Content starts
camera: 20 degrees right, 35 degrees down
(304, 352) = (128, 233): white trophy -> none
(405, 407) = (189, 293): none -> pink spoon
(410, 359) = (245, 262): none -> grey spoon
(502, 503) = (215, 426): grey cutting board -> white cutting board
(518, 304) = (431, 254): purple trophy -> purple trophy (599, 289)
Content ends
Content starts
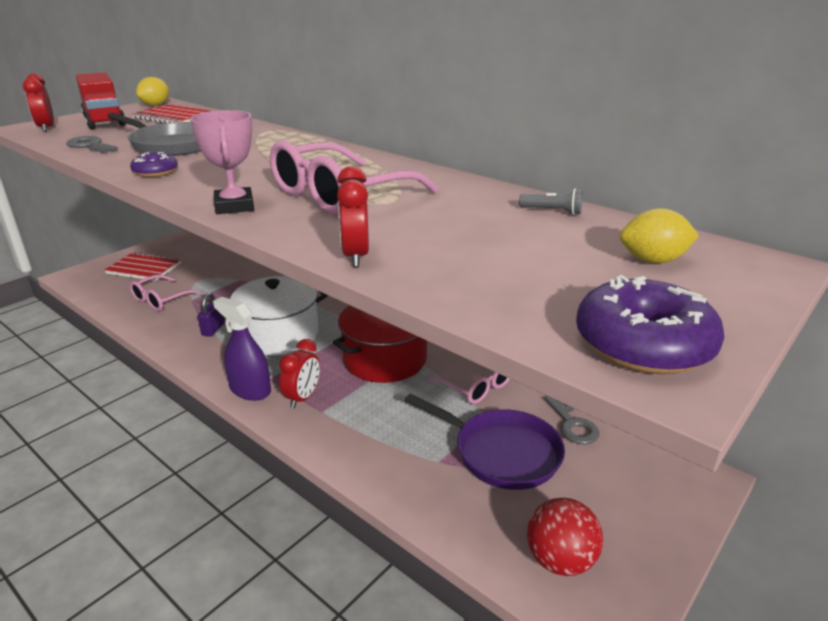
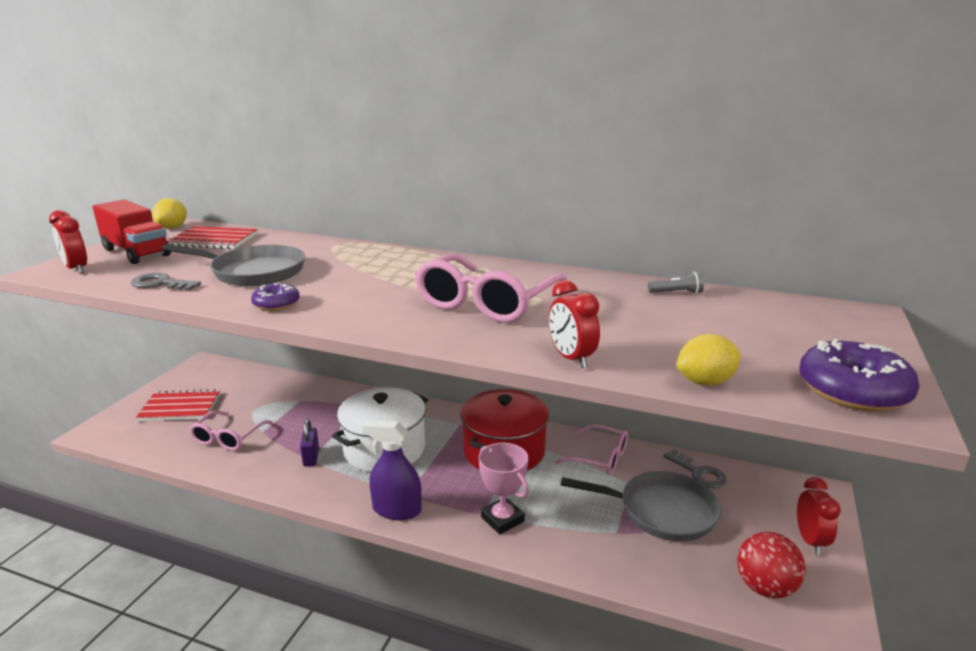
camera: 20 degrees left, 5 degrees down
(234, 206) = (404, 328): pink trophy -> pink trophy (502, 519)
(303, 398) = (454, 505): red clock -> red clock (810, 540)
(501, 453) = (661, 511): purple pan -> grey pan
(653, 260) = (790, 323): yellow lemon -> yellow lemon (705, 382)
Content ends
■ PROBLEM DETAILS: The answer is the lines above between the line holding "camera: 20 degrees right, 35 degrees down" and the line holding "(518, 304) = (431, 254): purple", inclusive, each written out exactly, and no others.

■ EXERCISE SOLUTION:
camera: 20 degrees right, 35 degrees down
(304, 352) = (128, 233): white trophy -> none
(405, 407) = (189, 293): none -> pink spoon
(410, 359) = (245, 262): none -> grey spoon
(502, 503) = (215, 426): grey cutting board -> white cutting board
(518, 304) = (431, 254): purple trophy -> purple trophy (599, 289)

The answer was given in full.